**What you need to do**
Quote all of the material below verbatim, omitting the pictures.

**Records for this task**
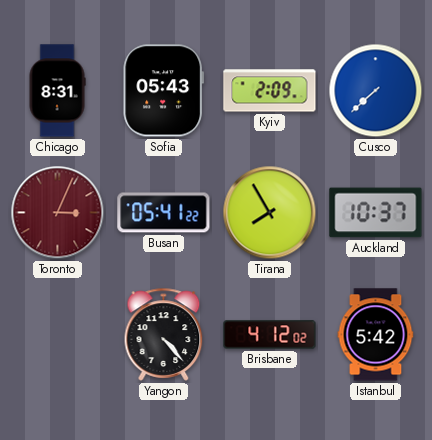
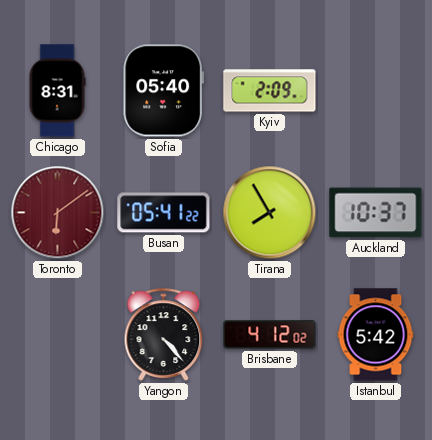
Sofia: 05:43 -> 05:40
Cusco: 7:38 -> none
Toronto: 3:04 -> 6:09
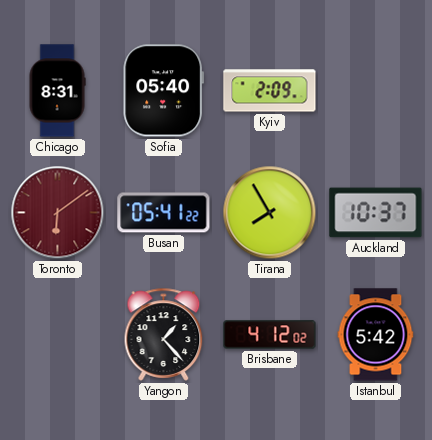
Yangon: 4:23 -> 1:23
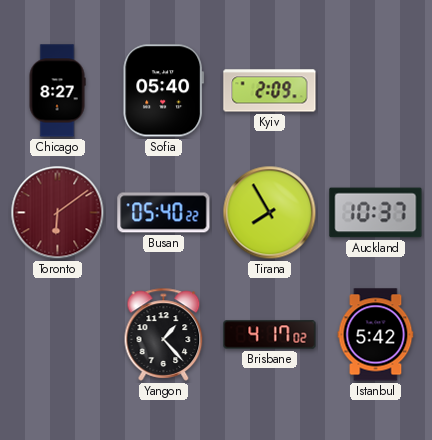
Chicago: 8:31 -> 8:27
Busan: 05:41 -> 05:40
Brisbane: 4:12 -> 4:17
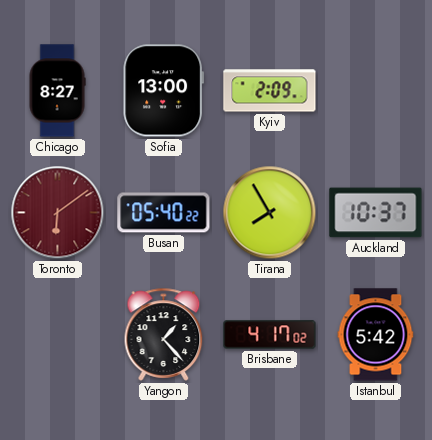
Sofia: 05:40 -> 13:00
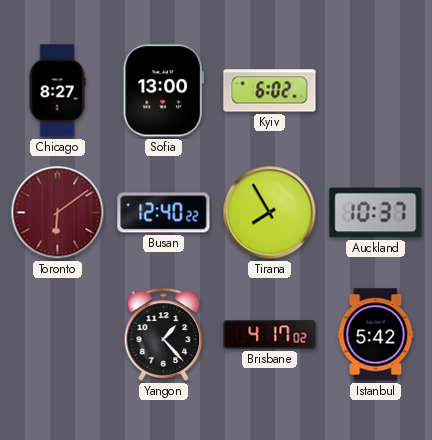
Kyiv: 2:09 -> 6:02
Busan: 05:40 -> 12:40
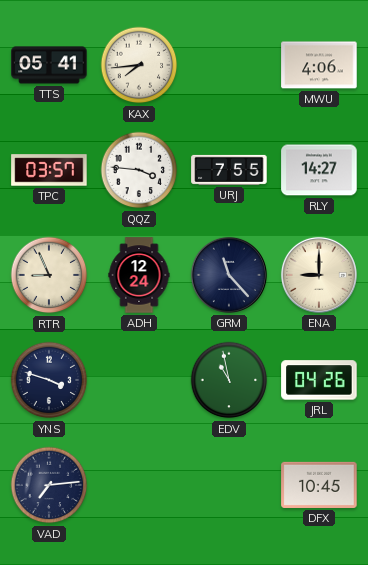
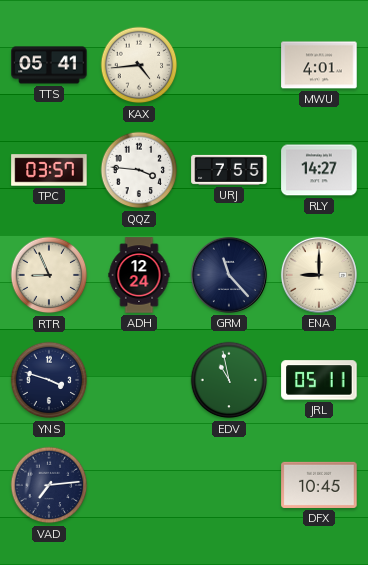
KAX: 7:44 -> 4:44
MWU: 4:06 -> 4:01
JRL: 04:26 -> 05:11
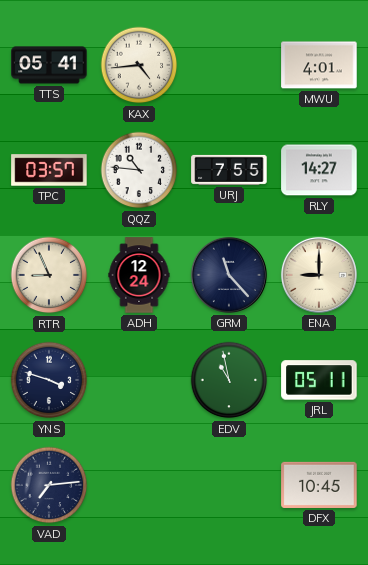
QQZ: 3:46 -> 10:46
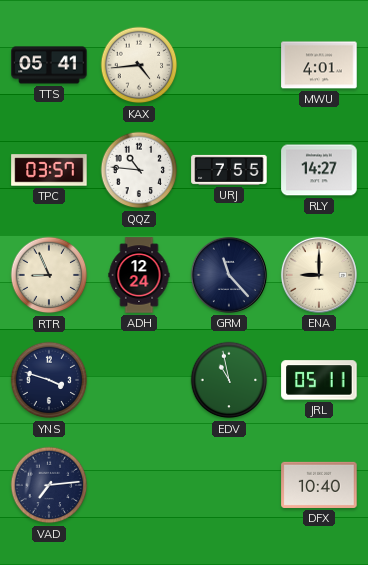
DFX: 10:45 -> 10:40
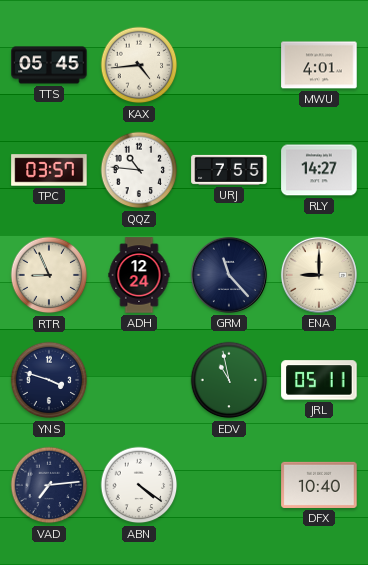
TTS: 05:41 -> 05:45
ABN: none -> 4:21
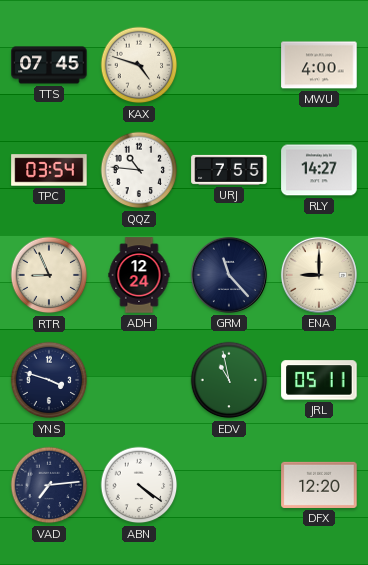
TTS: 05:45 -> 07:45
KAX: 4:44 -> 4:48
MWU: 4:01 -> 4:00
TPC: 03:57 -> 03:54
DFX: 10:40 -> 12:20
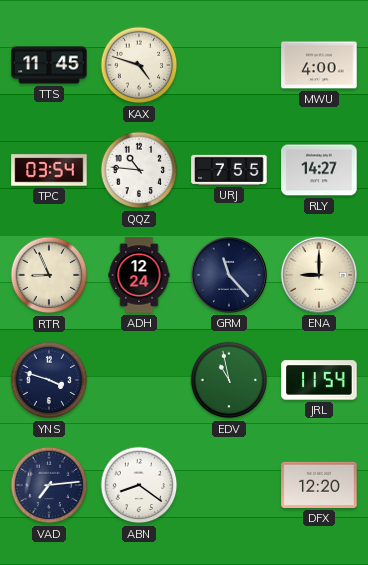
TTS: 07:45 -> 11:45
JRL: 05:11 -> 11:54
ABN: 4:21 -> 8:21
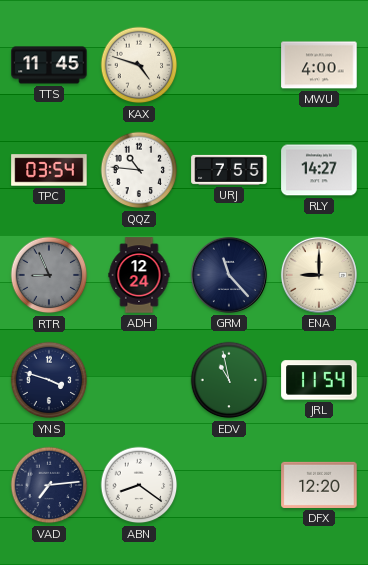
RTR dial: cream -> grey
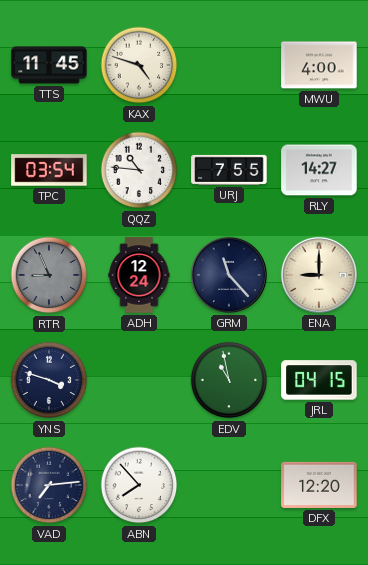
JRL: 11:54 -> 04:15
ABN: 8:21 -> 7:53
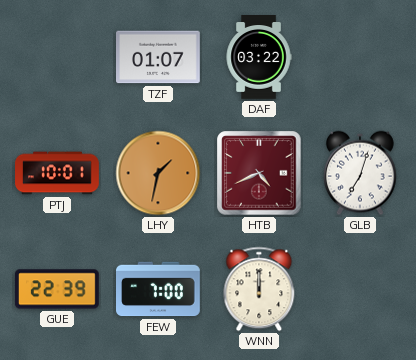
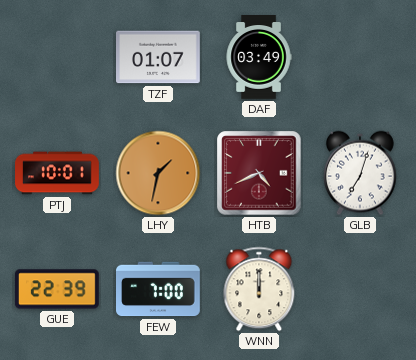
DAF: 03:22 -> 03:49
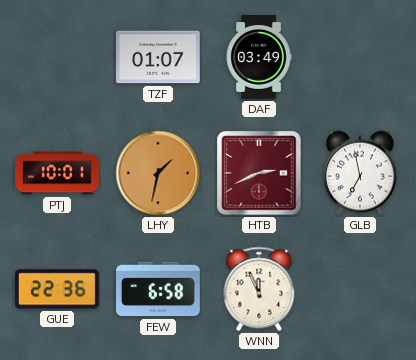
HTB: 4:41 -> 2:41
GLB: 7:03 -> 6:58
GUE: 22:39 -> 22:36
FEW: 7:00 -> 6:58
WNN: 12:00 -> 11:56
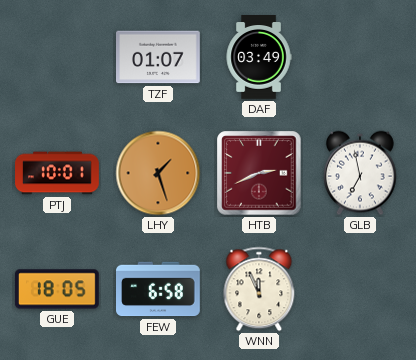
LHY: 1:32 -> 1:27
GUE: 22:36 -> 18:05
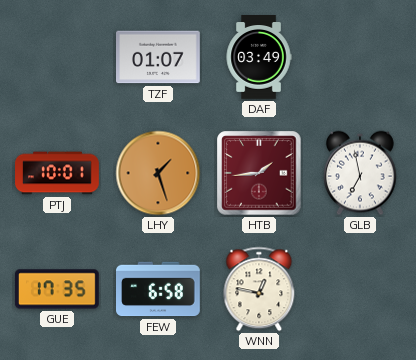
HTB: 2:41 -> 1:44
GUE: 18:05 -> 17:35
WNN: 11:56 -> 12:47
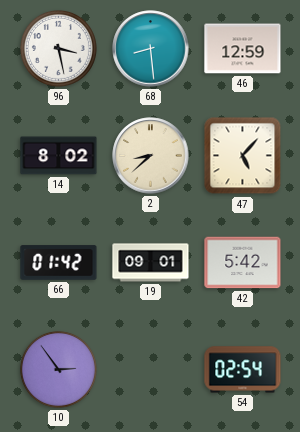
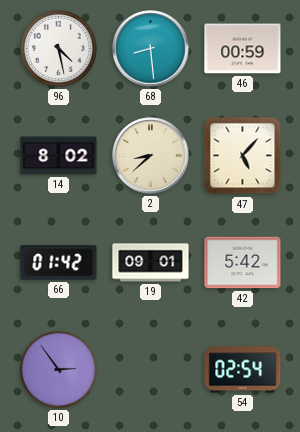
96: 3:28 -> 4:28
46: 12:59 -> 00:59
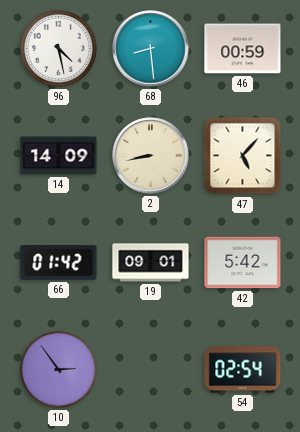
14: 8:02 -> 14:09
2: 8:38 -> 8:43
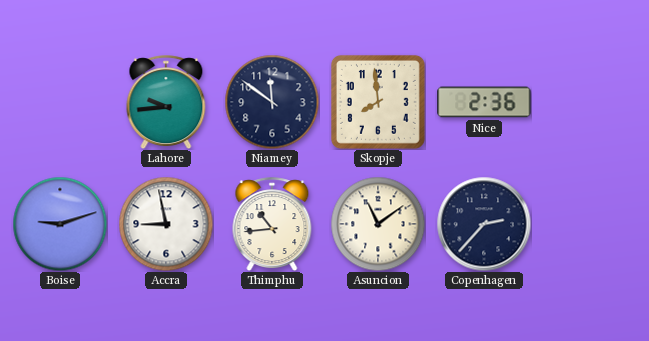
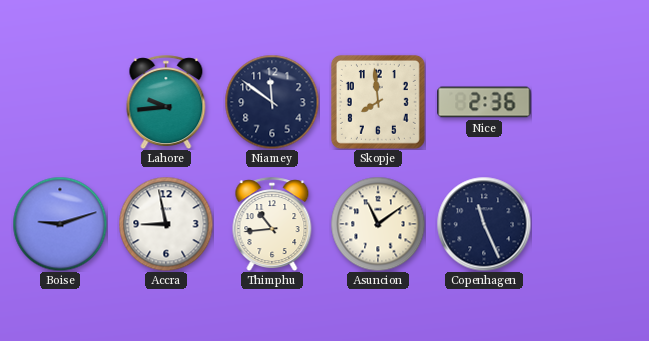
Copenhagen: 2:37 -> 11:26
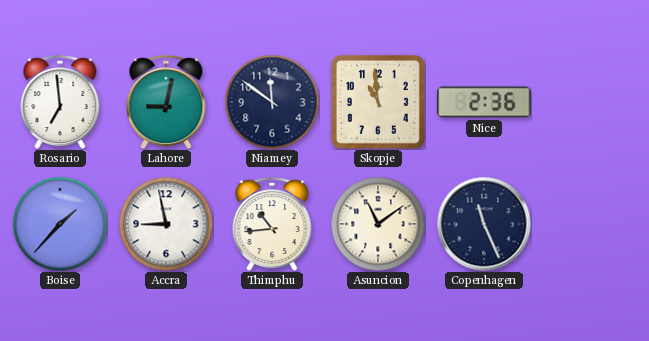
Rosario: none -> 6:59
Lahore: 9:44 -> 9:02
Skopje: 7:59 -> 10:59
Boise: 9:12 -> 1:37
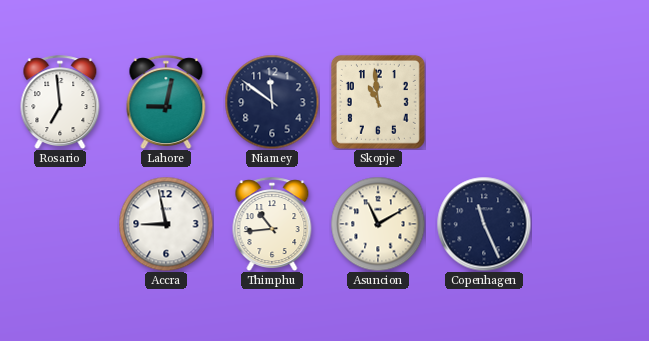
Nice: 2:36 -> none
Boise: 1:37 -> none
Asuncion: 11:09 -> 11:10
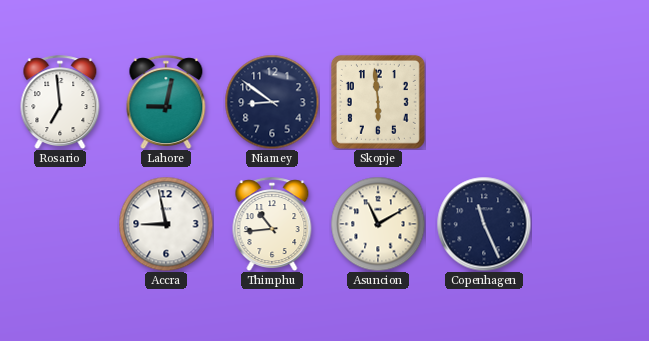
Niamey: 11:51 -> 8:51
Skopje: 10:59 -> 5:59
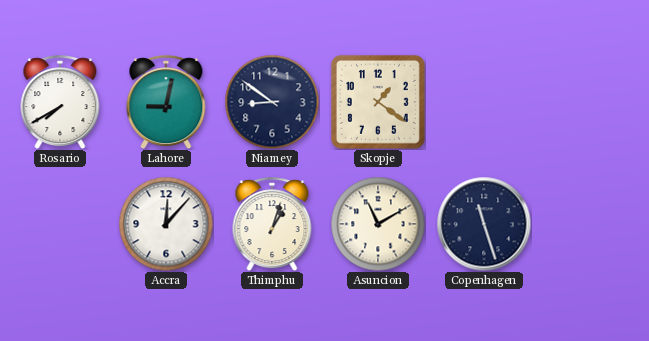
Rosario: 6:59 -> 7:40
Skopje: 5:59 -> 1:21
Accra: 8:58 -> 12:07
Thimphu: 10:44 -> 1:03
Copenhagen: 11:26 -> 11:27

**Written solution**
Sofia: 05:43 -> 05:40
Cusco: 7:38 -> none
Toronto: 3:04 -> 6:09
Yangon: 4:23 -> 1:23
Chicago: 8:31 -> 8:27
Busan: 05:41 -> 05:40
Brisbane: 4:12 -> 4:17
Sofia: 05:40 -> 13:00
Kyiv: 2:09 -> 6:02
Busan: 05:40 -> 12:40
KAX: 7:44 -> 4:44
MWU: 4:06 -> 4:01
JRL: 04:26 -> 05:11
QQZ: 3:46 -> 10:46
DFX: 10:45 -> 10:40
TTS: 05:41 -> 05:45
ABN: none -> 4:21
TTS: 05:45 -> 07:45
KAX: 4:44 -> 4:48
MWU: 4:01 -> 4:00
TPC: 03:57 -> 03:54
DFX: 10:40 -> 12:20
TTS: 07:45 -> 11:45
JRL: 05:11 -> 11:54
ABN: 4:21 -> 8:21
RTR dial: cream -> grey
JRL: 11:54 -> 04:15
ABN: 8:21 -> 7:53
DAF: 03:22 -> 03:49
HTB: 4:41 -> 2:41
GLB: 7:03 -> 6:58
GUE: 22:39 -> 22:36
FEW: 7:00 -> 6:58
WNN: 12:00 -> 11:56
LHY: 1:32 -> 1:27
GUE: 22:36 -> 18:05
HTB: 2:41 -> 1:44
GUE: 18:05 -> 17:35
WNN: 11:56 -> 12:47
96: 3:28 -> 4:28
46: 12:59 -> 00:59
14: 8:02 -> 14:09
2: 8:38 -> 8:43
Copenhagen: 2:37 -> 11:26
Rosario: none -> 6:59
Lahore: 9:44 -> 9:02
Skopje: 7:59 -> 10:59
Boise: 9:12 -> 1:37
Nice: 2:36 -> none
Boise: 1:37 -> none
Asuncion: 11:09 -> 11:10
Niamey: 11:51 -> 8:51
Skopje: 10:59 -> 5:59
Rosario: 6:59 -> 7:40
Skopje: 5:59 -> 1:21
Accra: 8:58 -> 12:07
Thimphu: 10:44 -> 1:03
Copenhagen: 11:26 -> 11:27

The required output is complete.